**TASK TO COMPLETE:**
All lines containing the string "resized" must be copied from the entries.

**Before and after coordinates:**
___

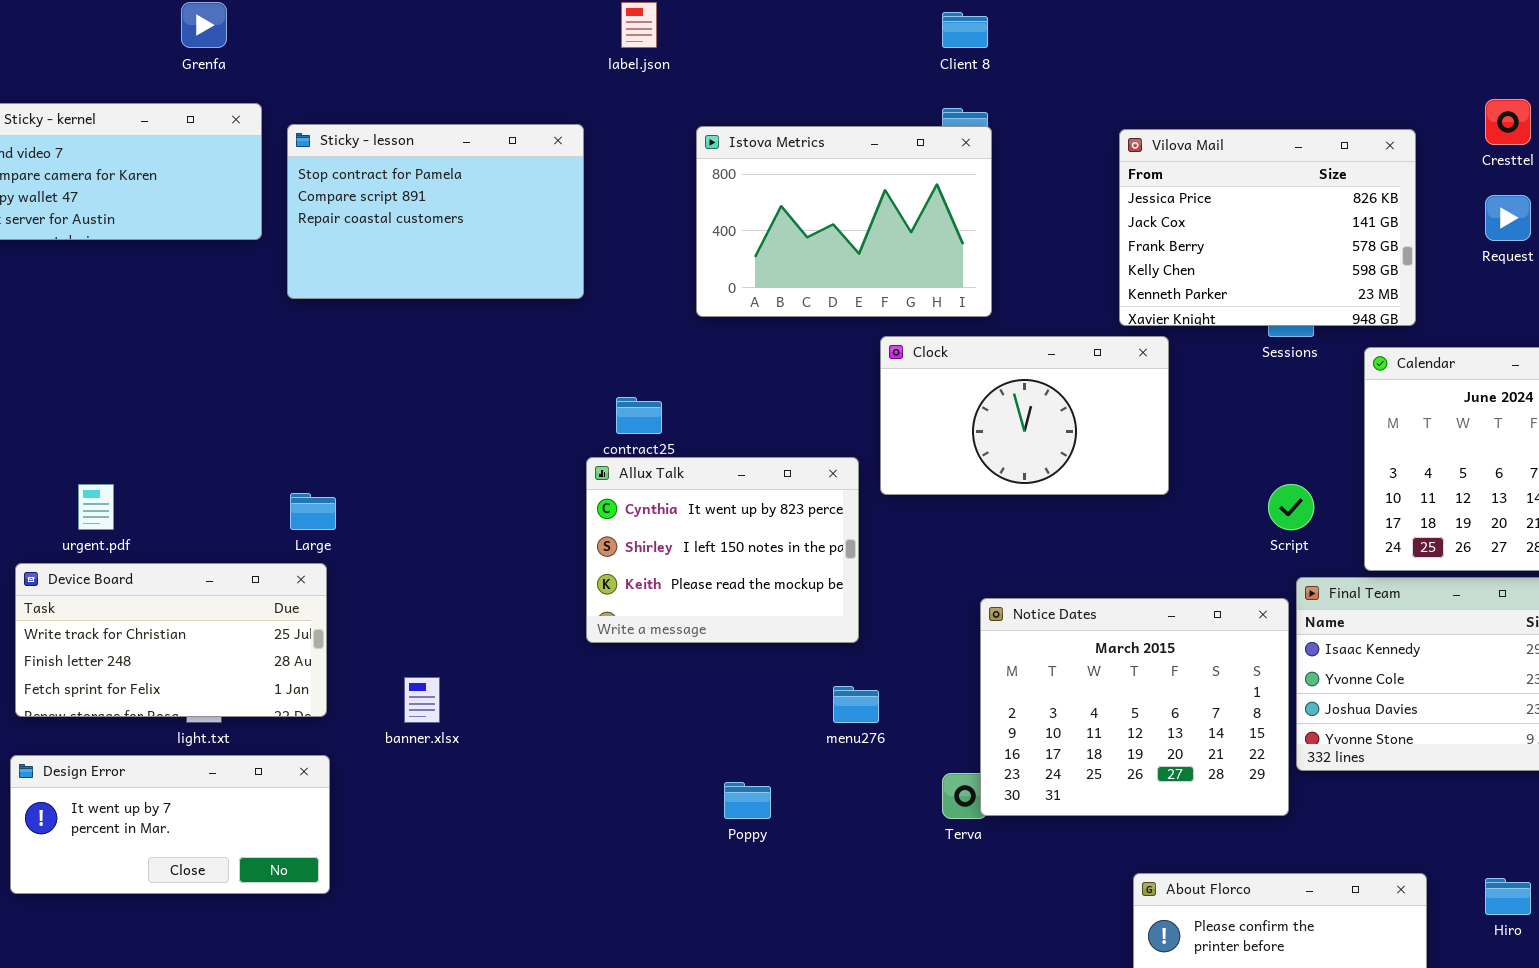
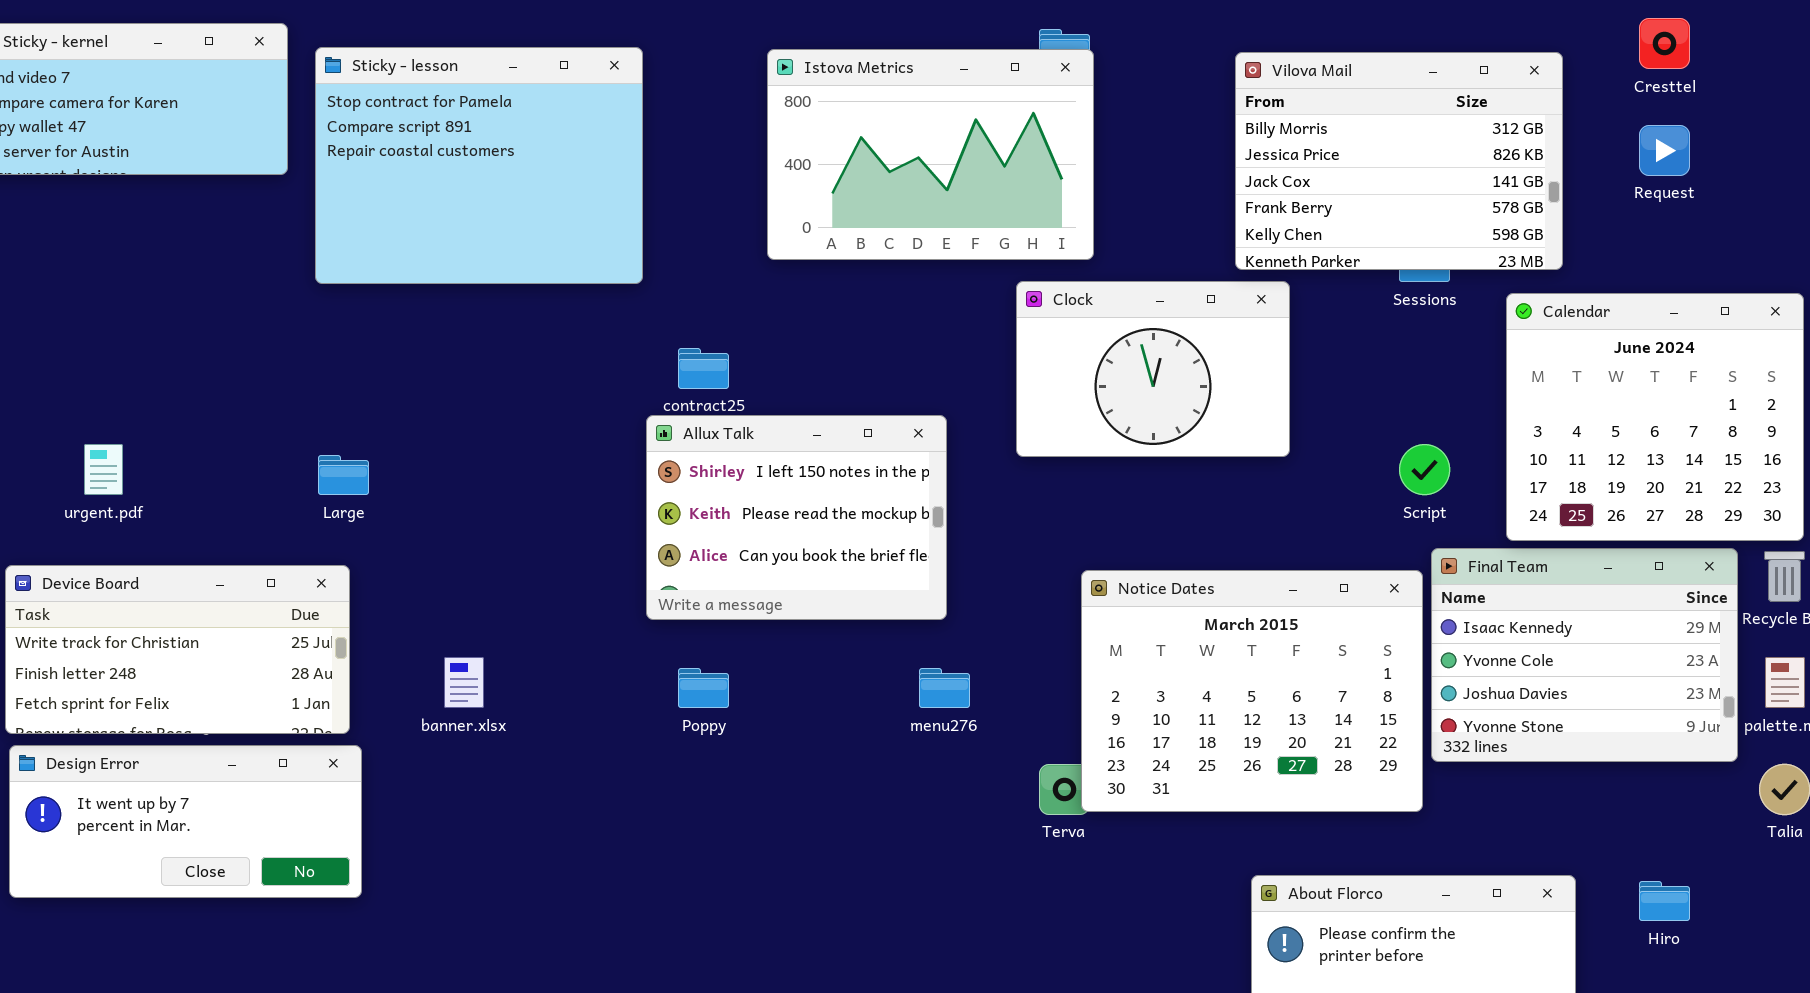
Sticky - lesson: [287,124,584,299] -> [315,47,643,284], resized
Vilova Mail: [1119,129,1416,326] -> [1235,52,1563,270], scrolled up 1 row
Clock: [880,336,1169,495] -> [1016,281,1290,457], resized
Allux Talk: [586,457,859,643] -> [646,415,947,620], scrolled down 1 row
Device Board: [15,563,327,717] -> [5,565,350,734], moved
Poppy: [724,782,771,819] -> [678,668,729,708], moved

___

**YOUR RESPONSE:**
Sticky - lesson: [287,124,584,299] -> [315,47,643,284], resized
Clock: [880,336,1169,495] -> [1016,281,1290,457], resized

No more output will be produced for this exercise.